**WHAT THE EXERCISE ASKS**:
Pull every line of the entries that has the word "green".
========
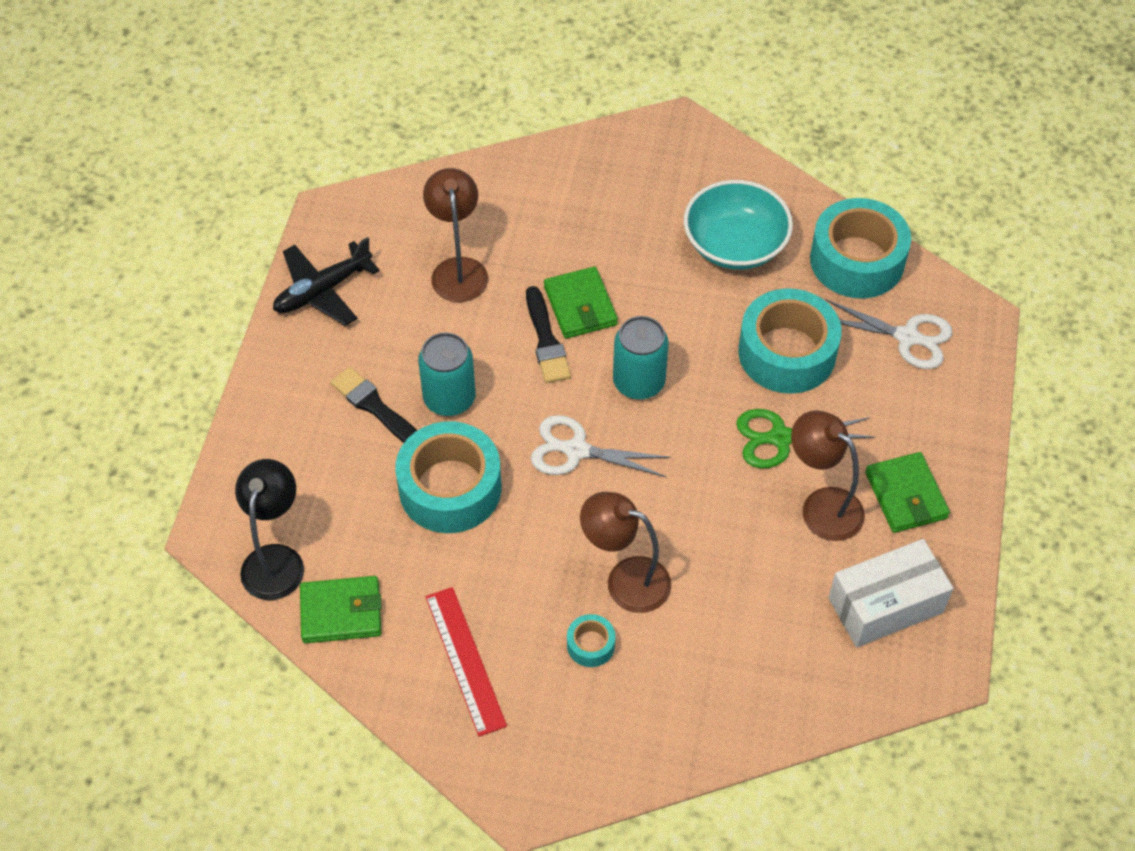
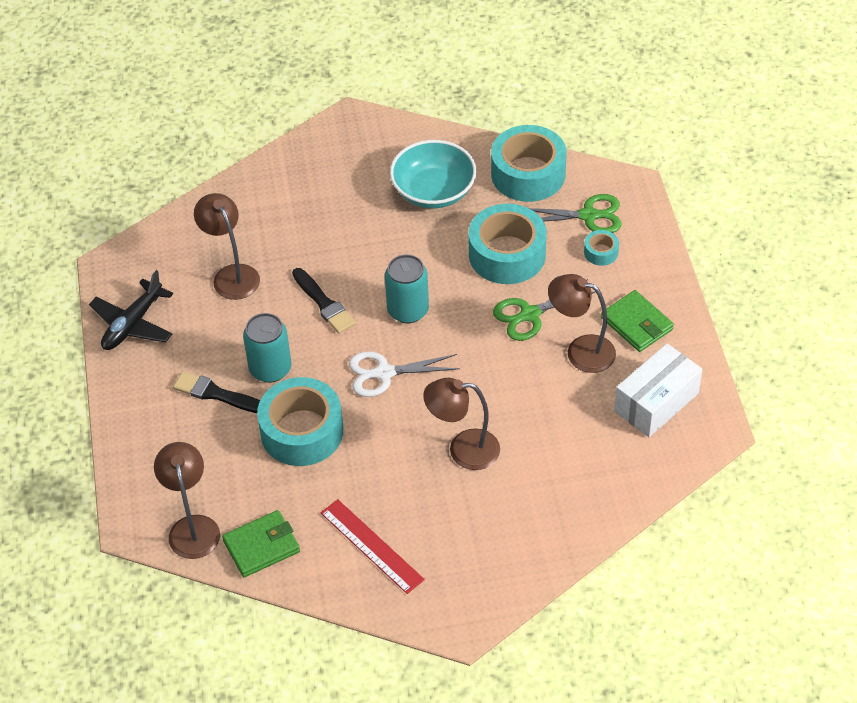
camera: 20 degrees left, 5 degrees down
(276, 559) = (192, 527): black lamp -> brown lamp
(580, 306) = (338, 271): green wallet -> none
(590, 645) = (459, 503): turquoise tape -> turquoise tape (601, 252)
(907, 337) = (588, 215): white scissors -> green scissors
========
**TASK RESPONSE**:
(580, 306) = (338, 271): green wallet -> none
(907, 337) = (588, 215): white scissors -> green scissors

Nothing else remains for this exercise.